*TASK REQUIREMENTS*.
Every picture should be left out, but the lines below must be repeated exactly.
'''
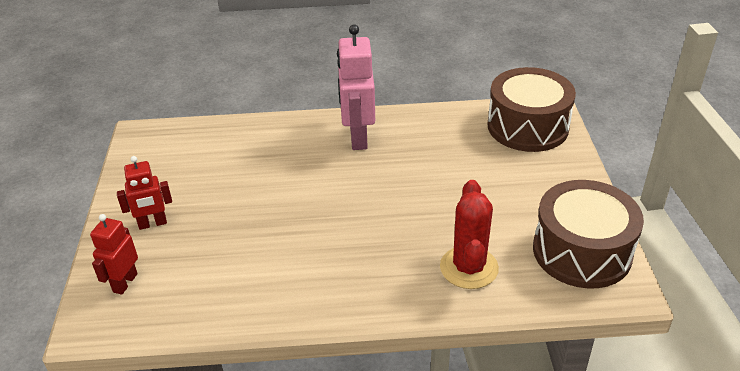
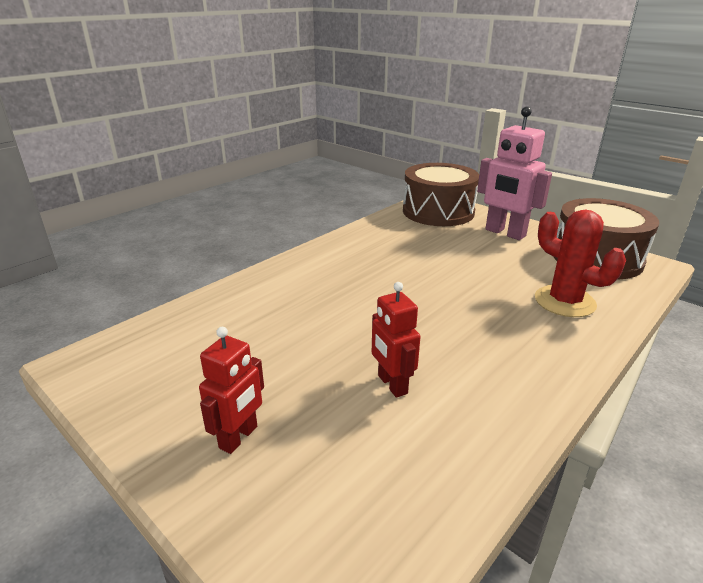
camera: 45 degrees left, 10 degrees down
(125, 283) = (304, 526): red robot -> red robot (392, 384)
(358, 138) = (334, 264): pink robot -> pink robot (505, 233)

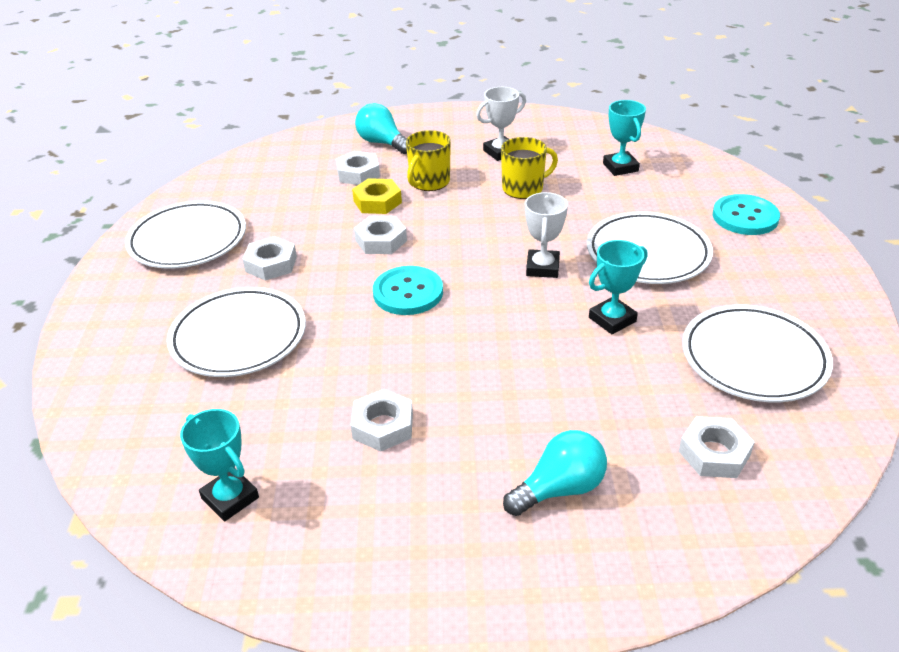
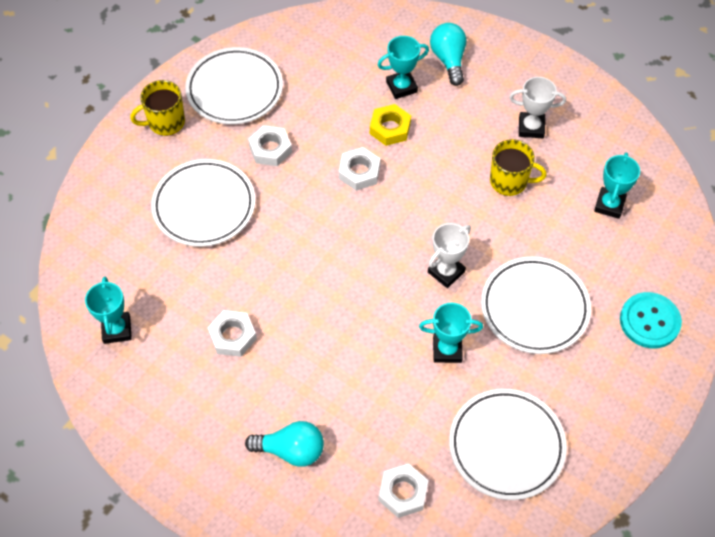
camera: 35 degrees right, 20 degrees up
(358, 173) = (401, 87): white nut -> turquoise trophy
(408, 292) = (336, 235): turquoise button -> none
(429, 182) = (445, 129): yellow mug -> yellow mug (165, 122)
'''
*TASK RESPONSE*.
camera: 45 degrees left, 10 degrees down
(125, 283) = (304, 526): red robot -> red robot (392, 384)
(358, 138) = (334, 264): pink robot -> pink robot (505, 233)

camera: 35 degrees right, 20 degrees up
(358, 173) = (401, 87): white nut -> turquoise trophy
(408, 292) = (336, 235): turquoise button -> none
(429, 182) = (445, 129): yellow mug -> yellow mug (165, 122)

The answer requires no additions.